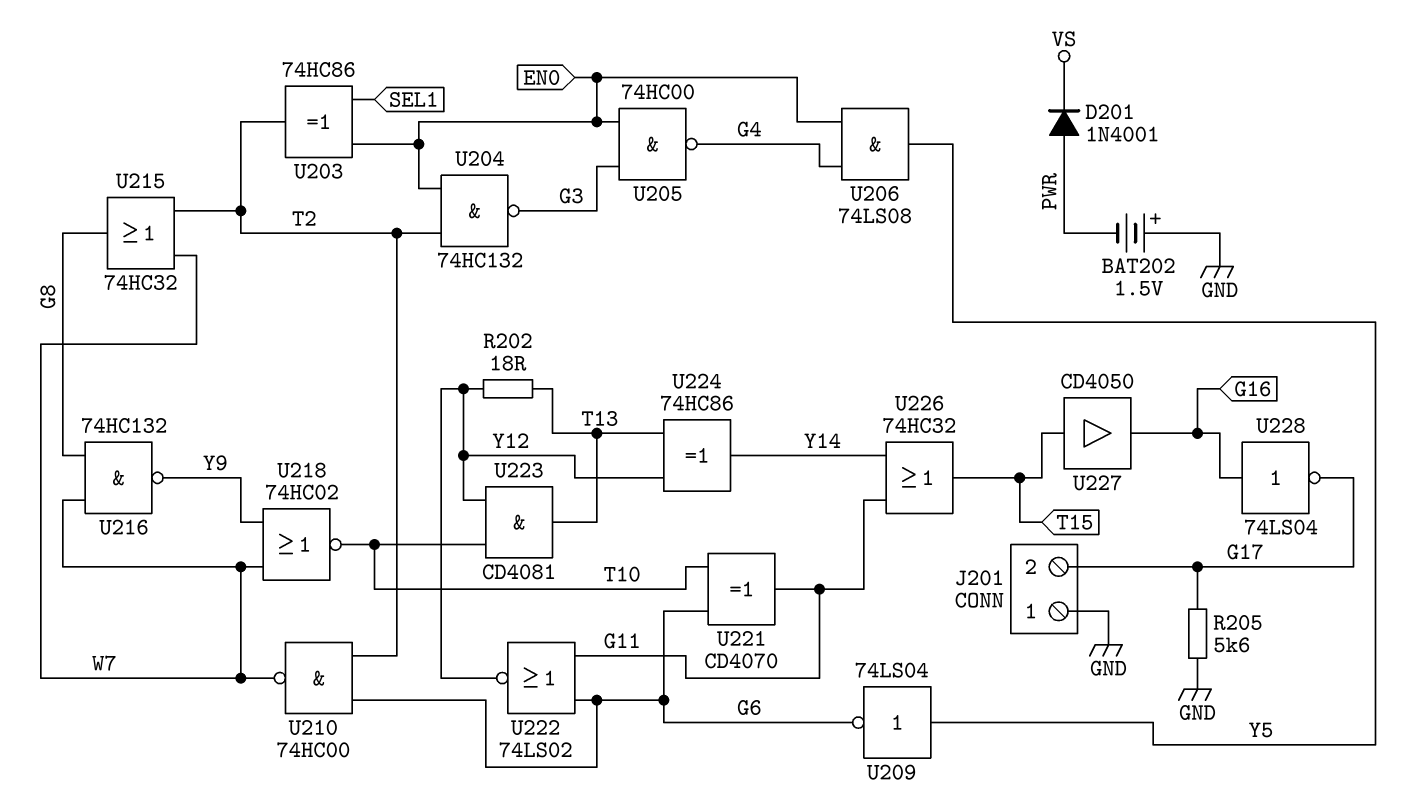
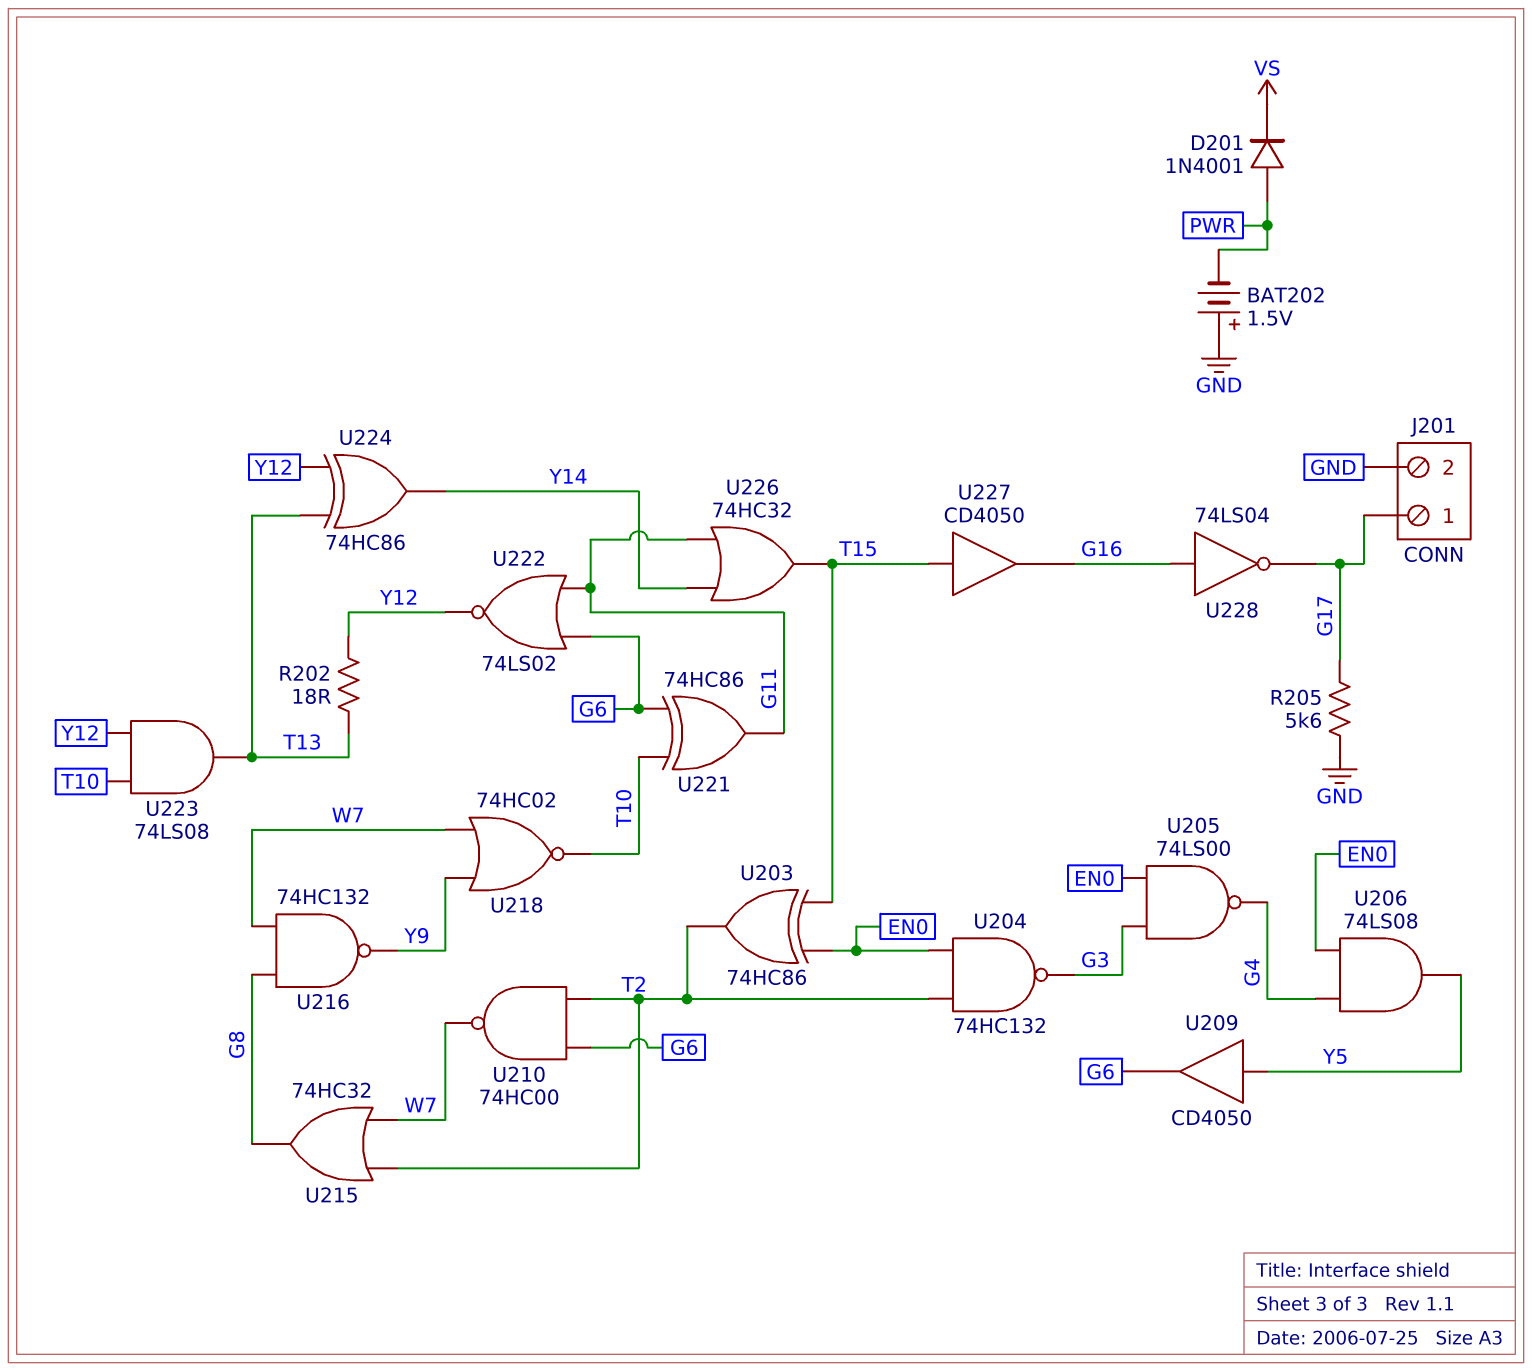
J201 pin 1: GND -> G17
J201 pin 2: G17 -> GND
U203: XOR 74HC86 (in EN0, in SEL1, out T2) -> XOR 74HC86 (in EN0, in T15, out T2)
U205: NAND 74HC00 (in EN0, in G3, out G4) -> NAND 74LS00 (in EN0, in G3, out G4)
U209: NOT 74LS04 (in Y5, out G6) -> buffer CD4050 (in Y5, out G6)
U221: XOR CD4070 (in G6, in T10, out G11) -> XOR 74HC86 (in G6, in T10, out G11)
U223: AND CD4081 (in T10, in Y12, out T13) -> AND 74LS08 (in T10, in Y12, out T13)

○ ○ ○ ○ ○ ○ ○

Write out the whole listing verbatim, images excluded.

J201 pin 1: GND -> G17
J201 pin 2: G17 -> GND
U203: XOR 74HC86 (in EN0, in SEL1, out T2) -> XOR 74HC86 (in EN0, in T15, out T2)
U205: NAND 74HC00 (in EN0, in G3, out G4) -> NAND 74LS00 (in EN0, in G3, out G4)
U209: NOT 74LS04 (in Y5, out G6) -> buffer CD4050 (in Y5, out G6)
U221: XOR CD4070 (in G6, in T10, out G11) -> XOR 74HC86 (in G6, in T10, out G11)
U223: AND CD4081 (in T10, in Y12, out T13) -> AND 74LS08 (in T10, in Y12, out T13)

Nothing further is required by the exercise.